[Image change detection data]
+ + + +

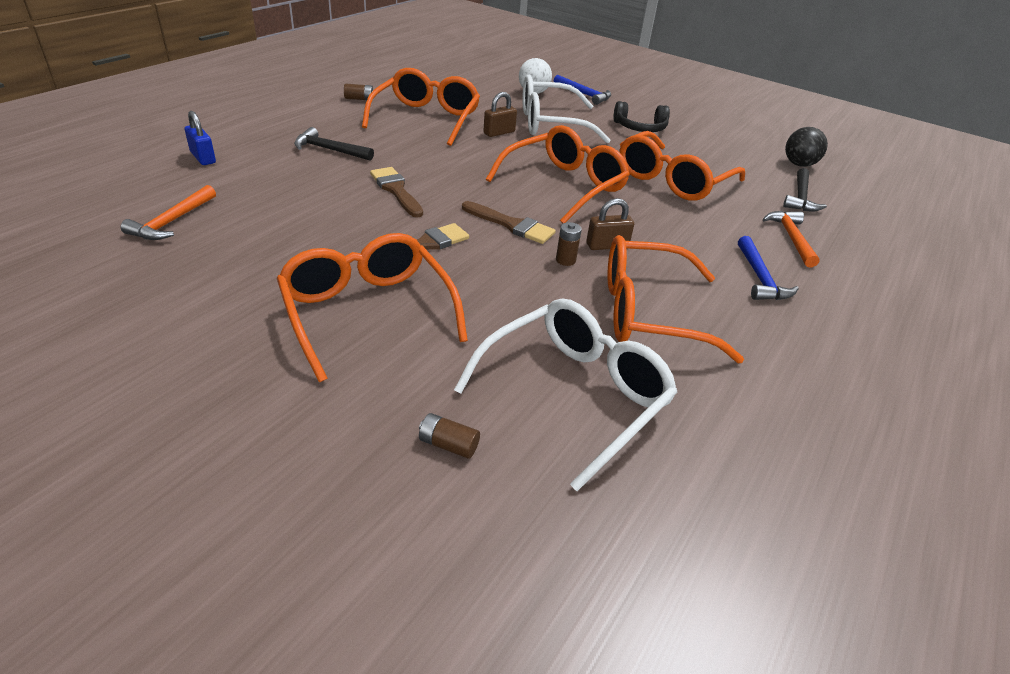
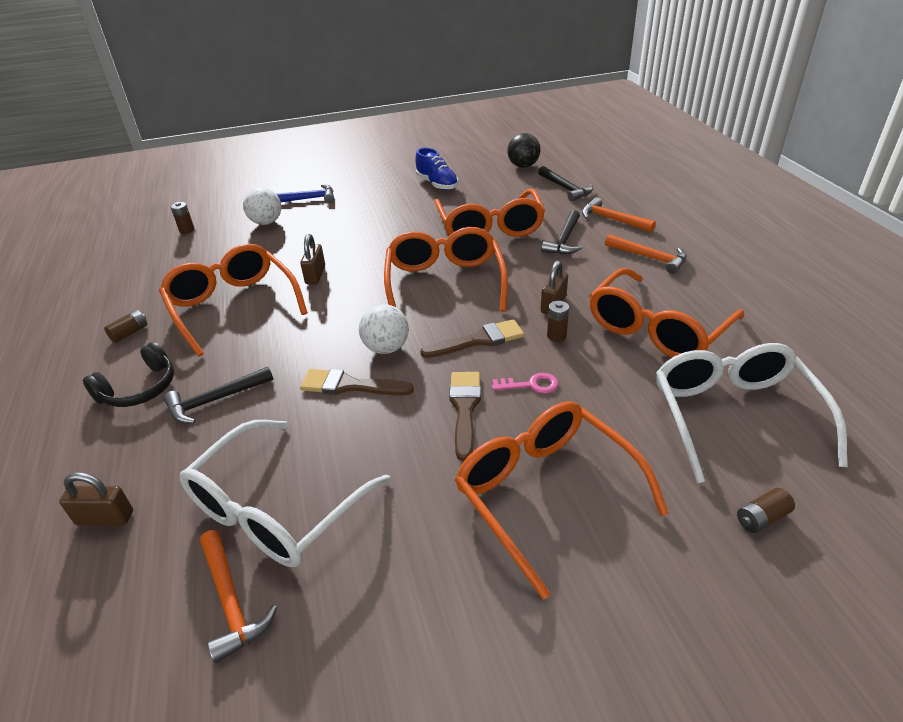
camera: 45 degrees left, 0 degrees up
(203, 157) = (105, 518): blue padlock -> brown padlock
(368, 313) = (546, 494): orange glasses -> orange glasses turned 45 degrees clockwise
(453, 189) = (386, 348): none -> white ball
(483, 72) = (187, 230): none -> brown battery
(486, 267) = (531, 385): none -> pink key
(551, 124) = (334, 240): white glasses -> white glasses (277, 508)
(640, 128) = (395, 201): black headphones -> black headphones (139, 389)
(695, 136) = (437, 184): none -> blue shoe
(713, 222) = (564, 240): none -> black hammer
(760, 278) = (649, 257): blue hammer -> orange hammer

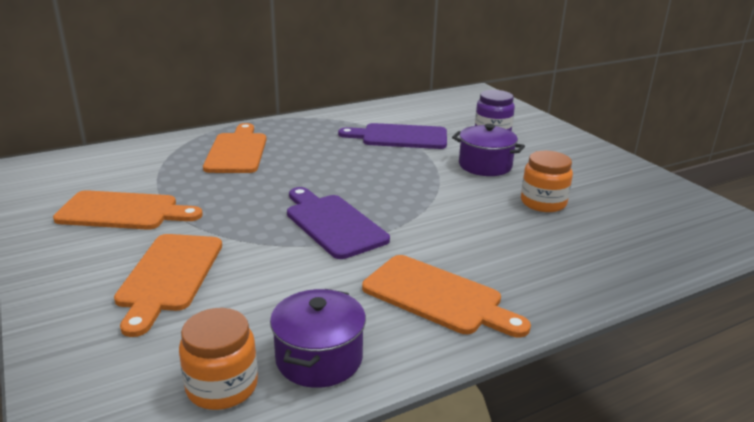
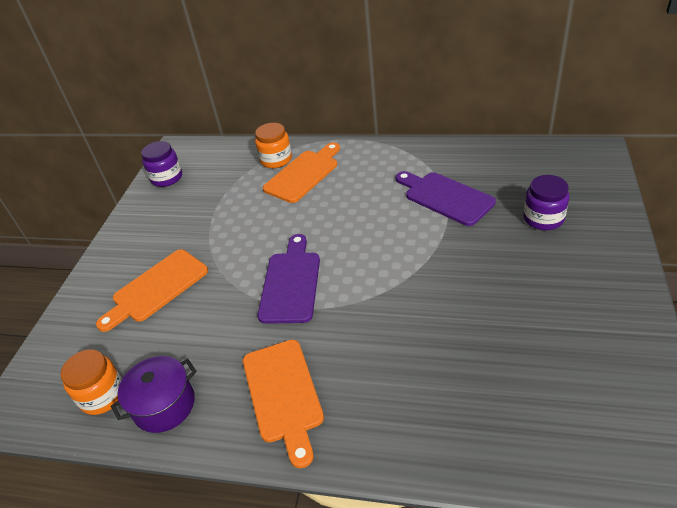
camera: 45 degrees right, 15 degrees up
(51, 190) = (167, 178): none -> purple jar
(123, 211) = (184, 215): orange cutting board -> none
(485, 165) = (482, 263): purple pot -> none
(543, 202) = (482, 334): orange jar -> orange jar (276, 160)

+ + + +

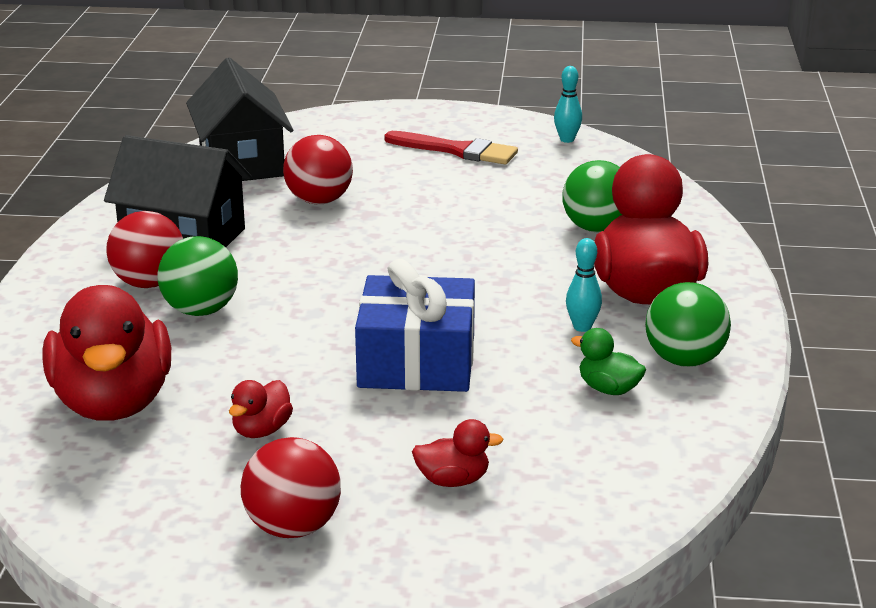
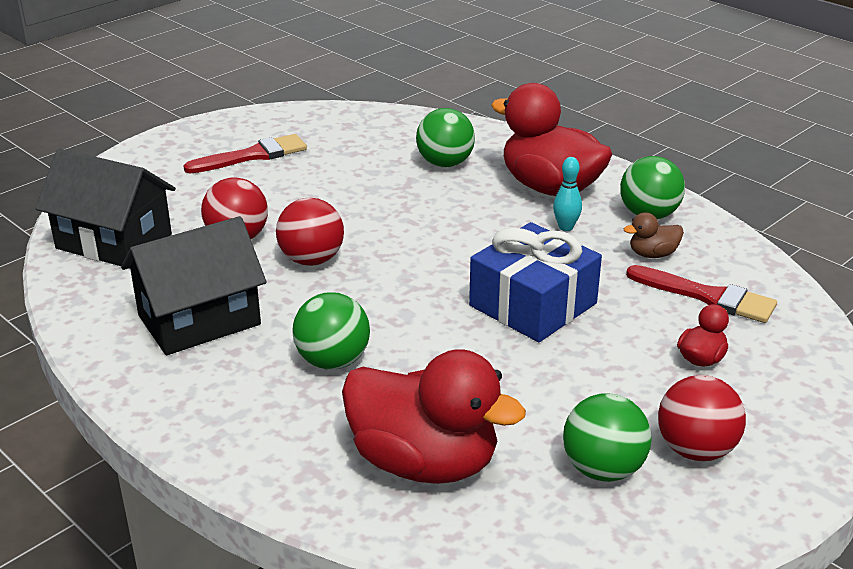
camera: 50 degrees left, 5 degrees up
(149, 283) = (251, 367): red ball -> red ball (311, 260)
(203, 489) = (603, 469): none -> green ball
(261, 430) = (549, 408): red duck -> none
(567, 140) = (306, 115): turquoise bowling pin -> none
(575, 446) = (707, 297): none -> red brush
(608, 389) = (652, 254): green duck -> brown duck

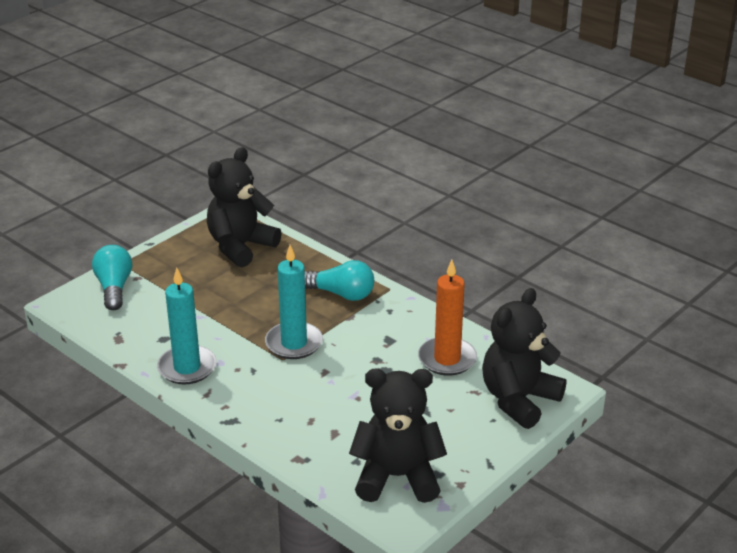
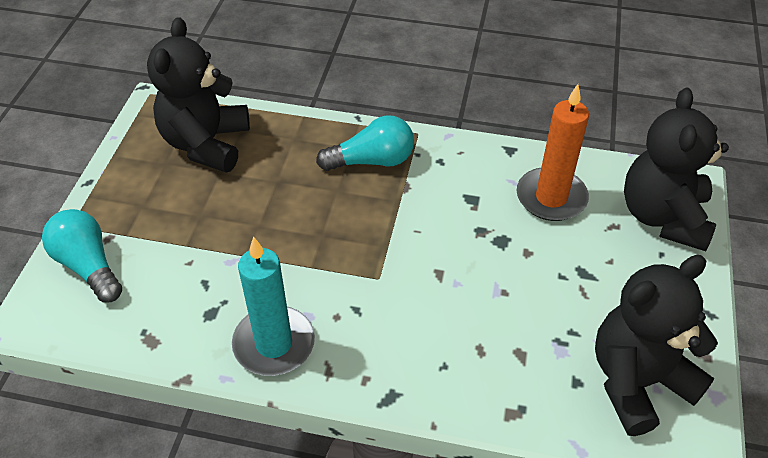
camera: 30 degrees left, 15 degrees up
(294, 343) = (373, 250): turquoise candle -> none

+ + + +

**TRY IT:**
An exact copy of the lines above from the one with "(567, 140) = (306, 115): turquoise" up to and including the one with "(294, 343) = (373, 250): turquoise" is required; reproduce only those lines, omitting all pictures.

**TASK RESULT:**
(567, 140) = (306, 115): turquoise bowling pin -> none
(575, 446) = (707, 297): none -> red brush
(608, 389) = (652, 254): green duck -> brown duck

camera: 30 degrees left, 15 degrees up
(294, 343) = (373, 250): turquoise candle -> none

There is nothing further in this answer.